**ACTION ITEM:**
Wherever a line of the listing holds the string "degrees", copy that line.

**SOURCE MATERIAL:**
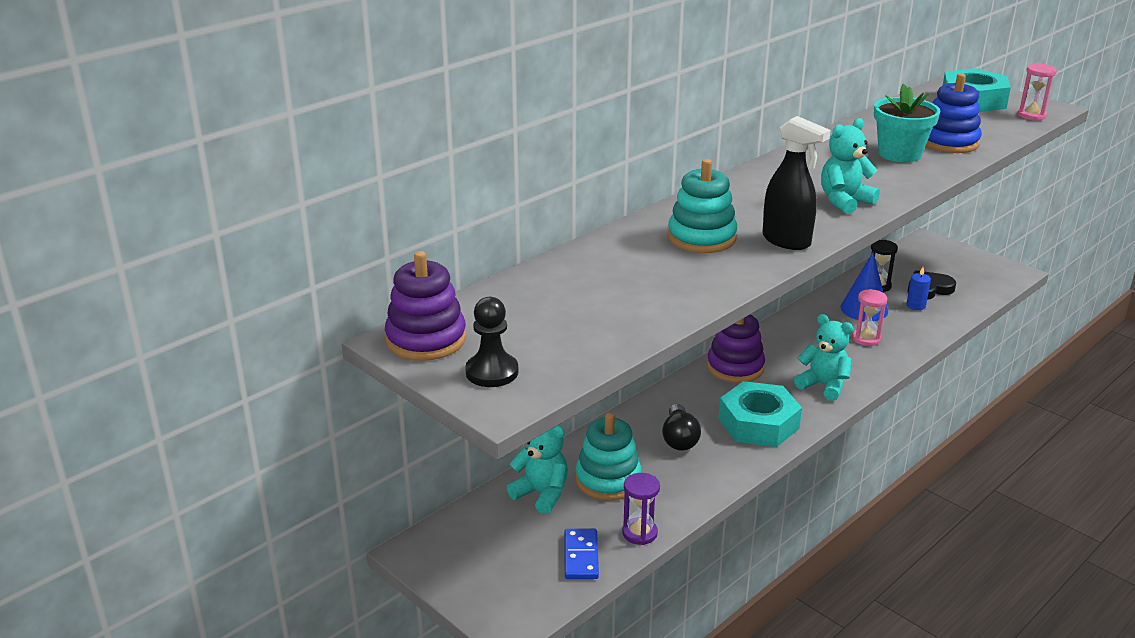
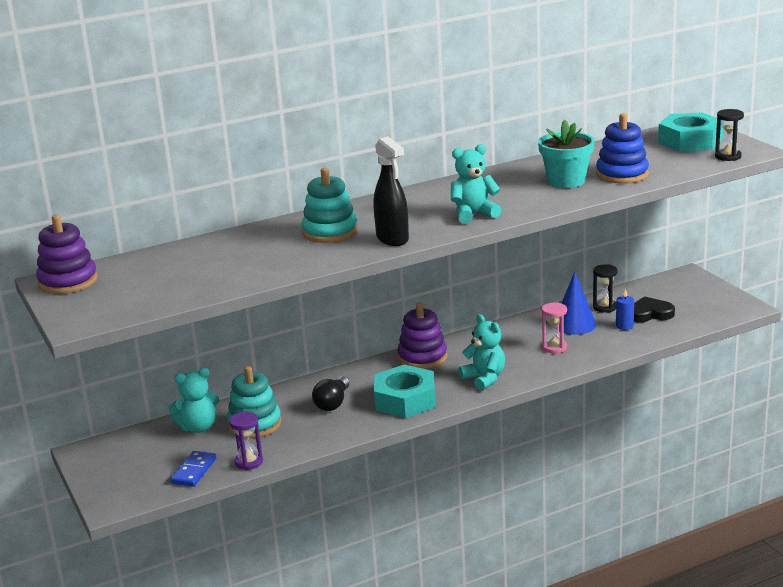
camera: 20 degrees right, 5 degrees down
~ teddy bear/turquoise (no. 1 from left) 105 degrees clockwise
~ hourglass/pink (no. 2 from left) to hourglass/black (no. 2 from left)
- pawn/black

**RESPONSE AREA:**
camera: 20 degrees right, 5 degrees down
~ teddy bear/turquoise (no. 1 from left) 105 degrees clockwise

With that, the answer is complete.